# [REQUIREMENT]
Please repeat every record exactly, leaving out any pictures.

# [EXTRACTED ENTRIES]
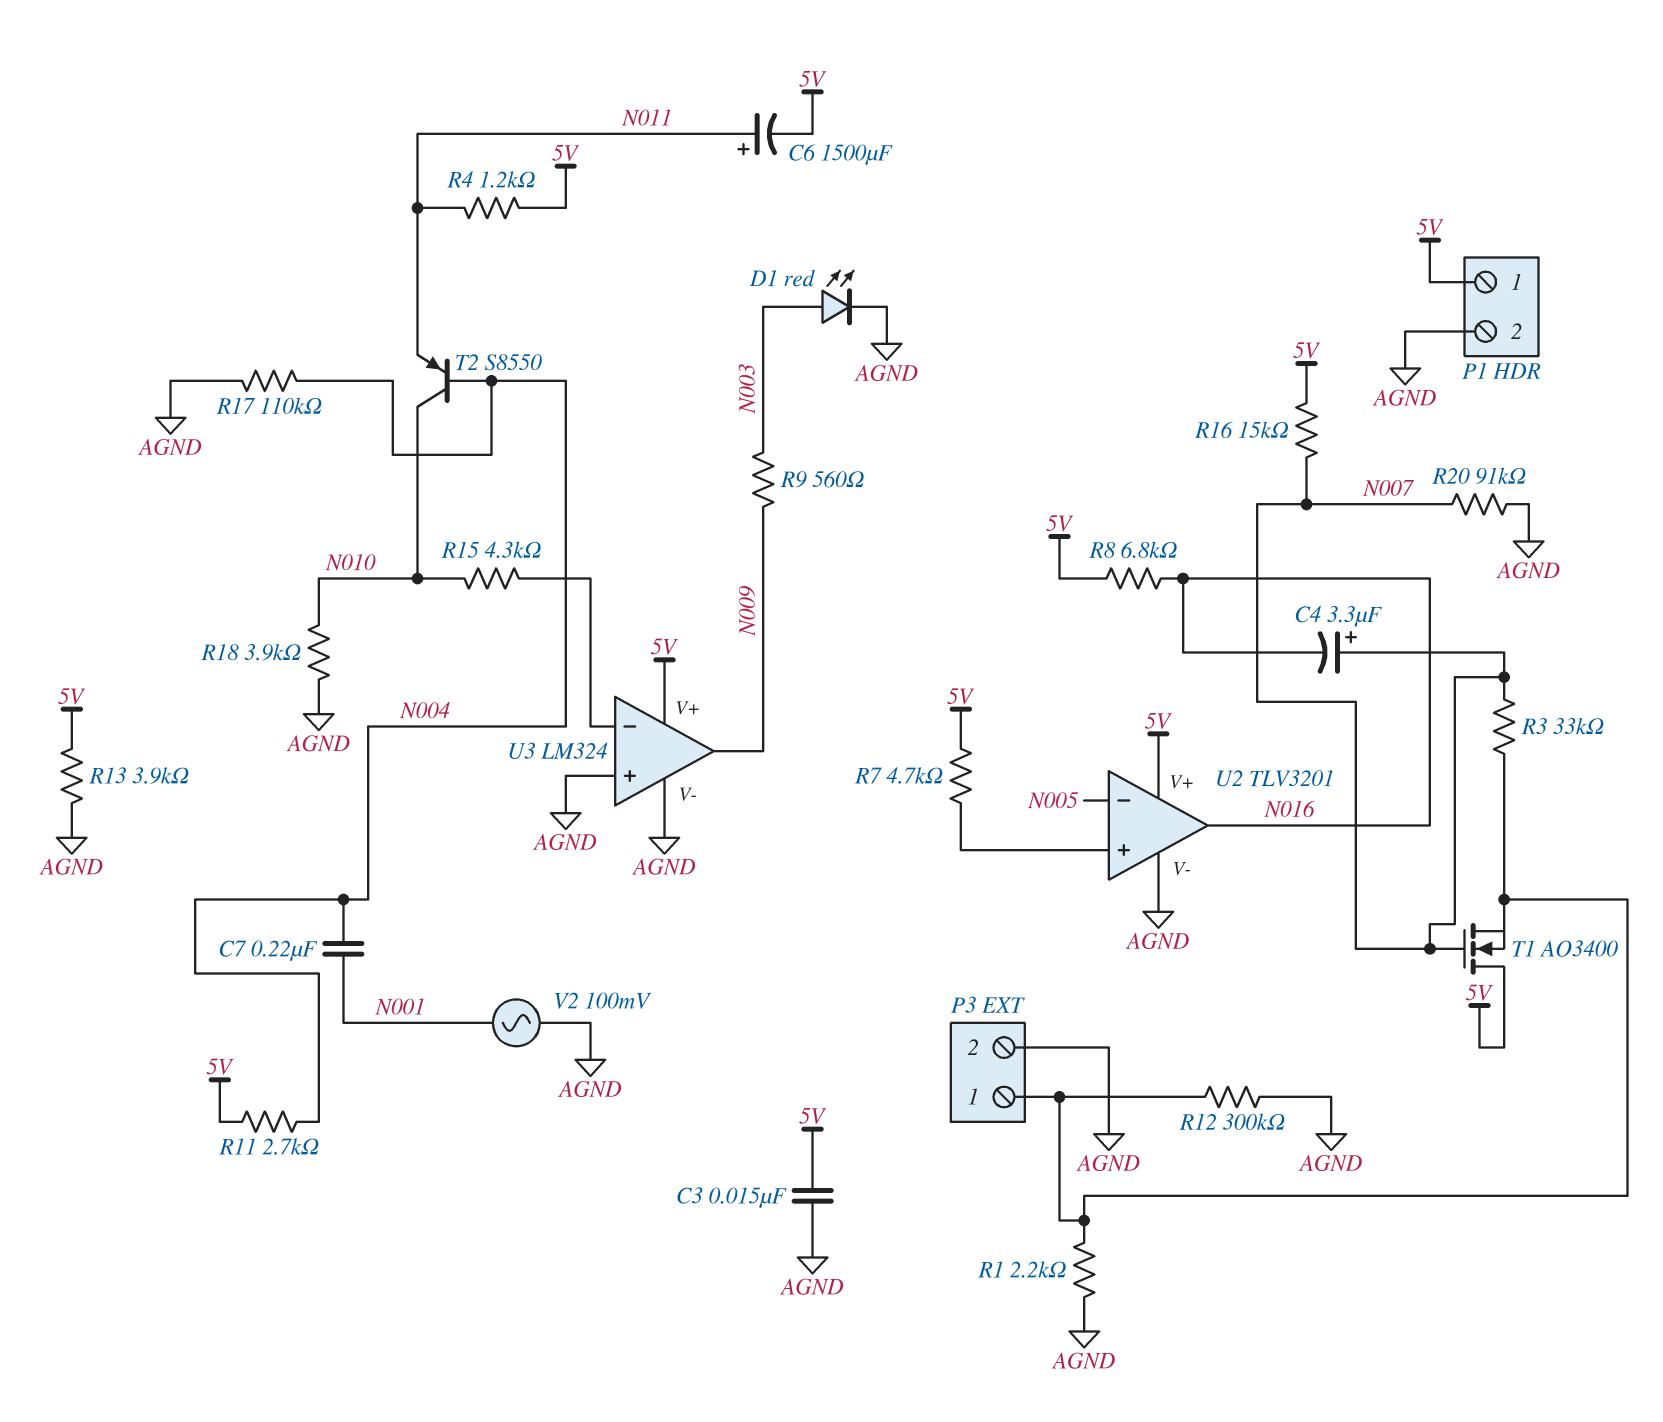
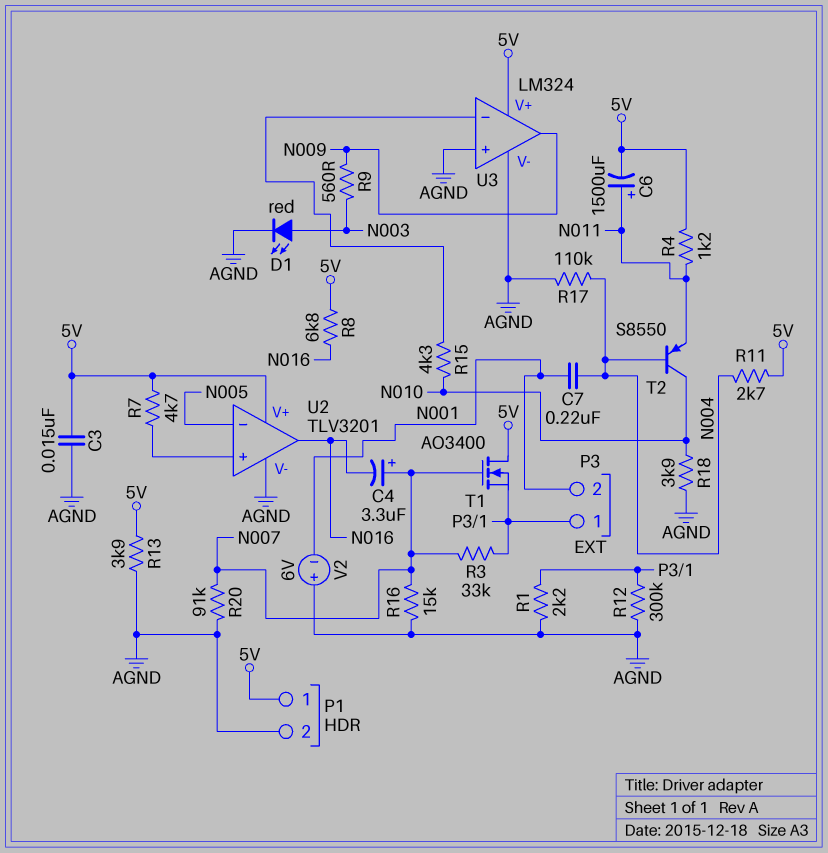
P3 pin 2: AGND -> N001
R16: 15k (5V, N007) -> 15k (AGND, N007)
V2: AC 100mV (AGND, N001) -> 6V (plus AGND, minus N001)

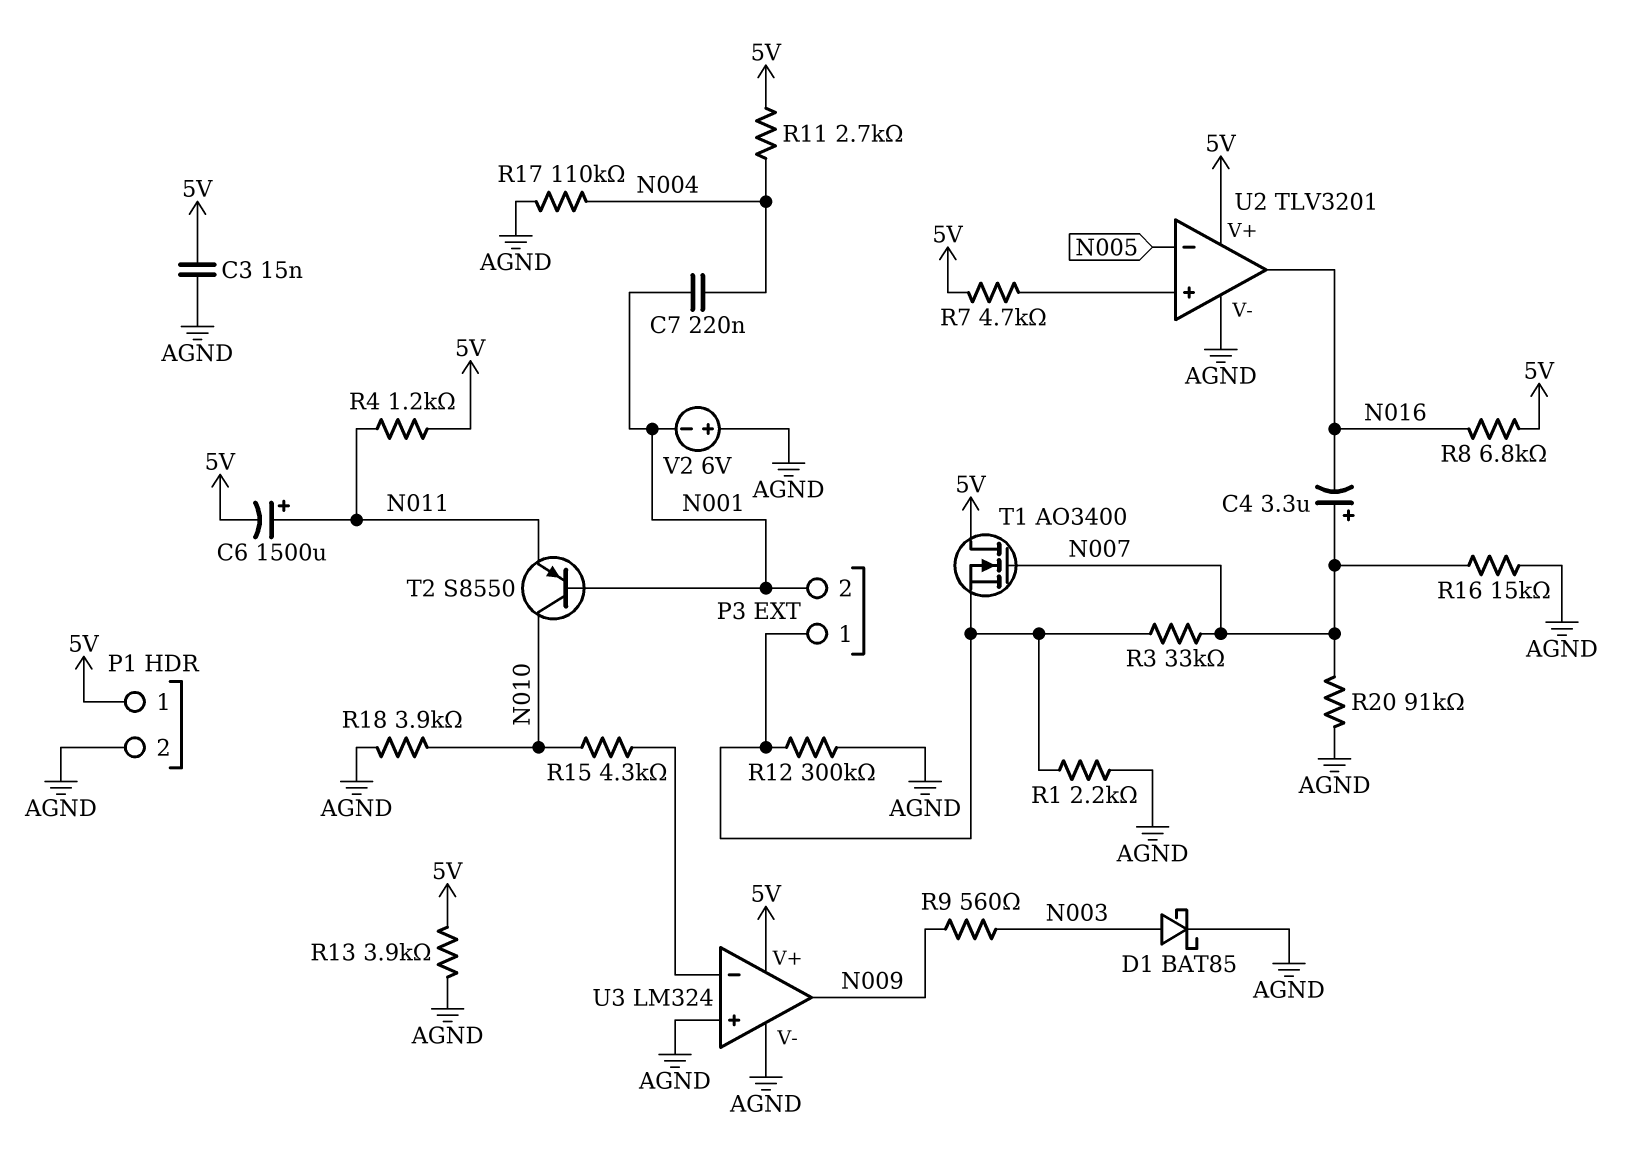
D1: LED red (A N003, K AGND) -> schottky BAT85 (A N003, K AGND)
T2: PNP S8550 (B N004, C N010, E N011) -> PNP S8550 (B N001, C N010, E N011)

# [EXERCISE OUTPUT]
P3 pin 2: AGND -> N001
R16: 15k (5V, N007) -> 15k (AGND, N007)
V2: AC 100mV (AGND, N001) -> 6V (plus AGND, minus N001)

D1: LED red (A N003, K AGND) -> schottky BAT85 (A N003, K AGND)
T2: PNP S8550 (B N004, C N010, E N011) -> PNP S8550 (B N001, C N010, E N011)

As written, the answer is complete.